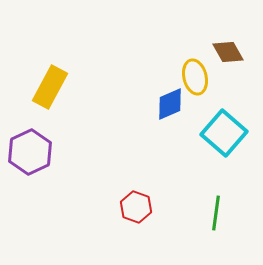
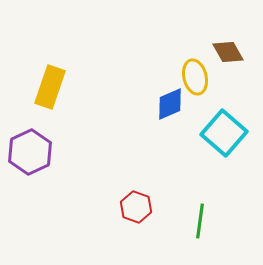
yellow rectangle: rotated 9 degrees counterclockwise
green line: moved 16 px left, 8 px down
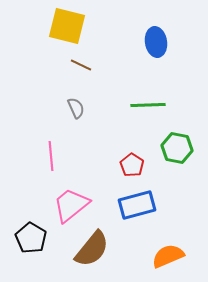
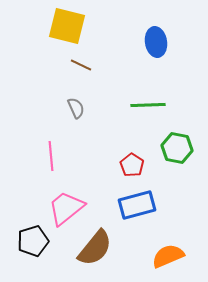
pink trapezoid: moved 5 px left, 3 px down
black pentagon: moved 2 px right, 3 px down; rotated 24 degrees clockwise
brown semicircle: moved 3 px right, 1 px up
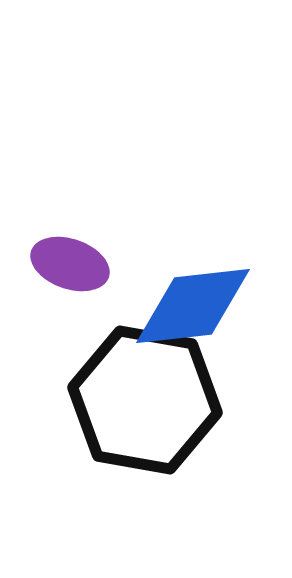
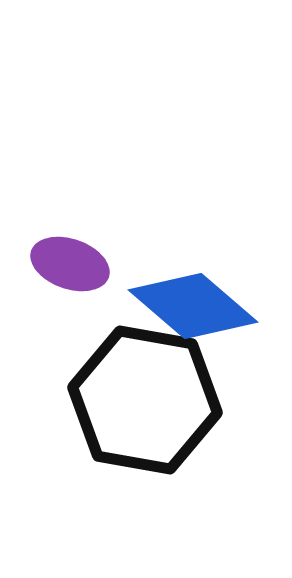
blue diamond: rotated 47 degrees clockwise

──────

Omit every picture while copying the listing above exactly.

» EXERCISE ANSWER
yellow rectangle: rotated 9 degrees counterclockwise
green line: moved 16 px left, 8 px down
pink trapezoid: moved 5 px left, 3 px down
black pentagon: moved 2 px right, 3 px down; rotated 24 degrees clockwise
brown semicircle: moved 3 px right, 1 px up
blue diamond: rotated 47 degrees clockwise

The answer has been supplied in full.